What you need to do: Write out every line below that contains "semicircle".

Stored data:
##############################

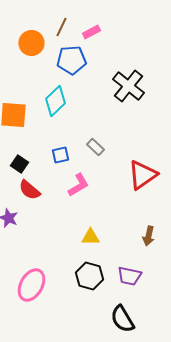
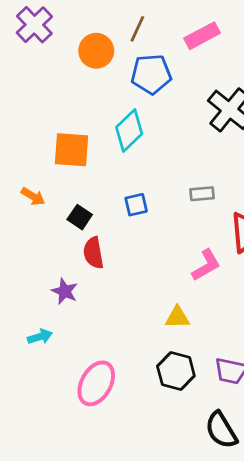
pink rectangle: (91, 32) -> (202, 36), moved, size x1.4
gray rectangle: (95, 147) -> (202, 194), moved, turned -48
pink L-shape: (78, 185) -> (206, 265), moved
red semicircle: (29, 190) -> (93, 253), turned 40

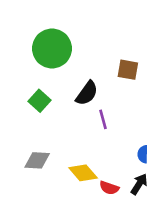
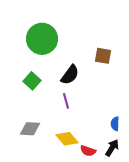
purple line: (103, 119) -> (66, 101), moved

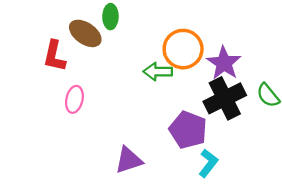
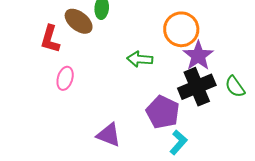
orange circle: (183, 49) -> (181, 29), moved
purple triangle: (129, 160) -> (109, 135), turned 36

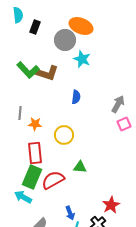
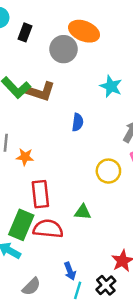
cyan star: (82, 59) -> (111, 86), moved
yellow circle: (64, 135) -> (108, 171), moved
red rectangle: (35, 153) -> (40, 194), moved
red semicircle: (53, 180) -> (48, 229), turned 35

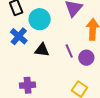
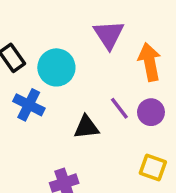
black triangle: (42, 50) -> (86, 127), moved

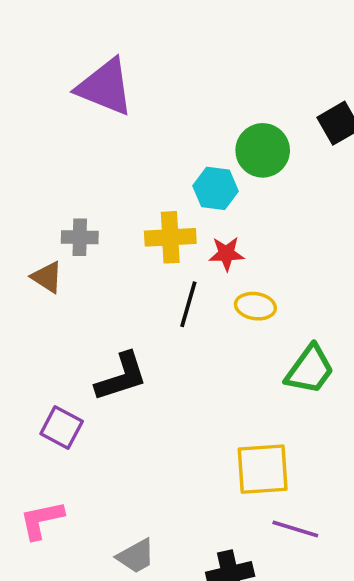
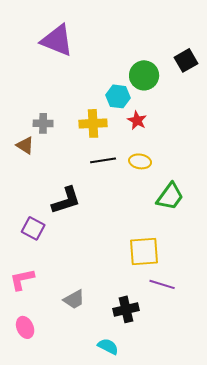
red star: (226, 254) -> (137, 120), moved, turned 30
black line: (188, 304) -> (103, 160), turned 65

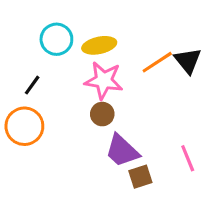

##############################

Task solution:
red semicircle: (29, 190) -> (93, 253), turned 40
red semicircle: (53, 180) -> (48, 229), turned 35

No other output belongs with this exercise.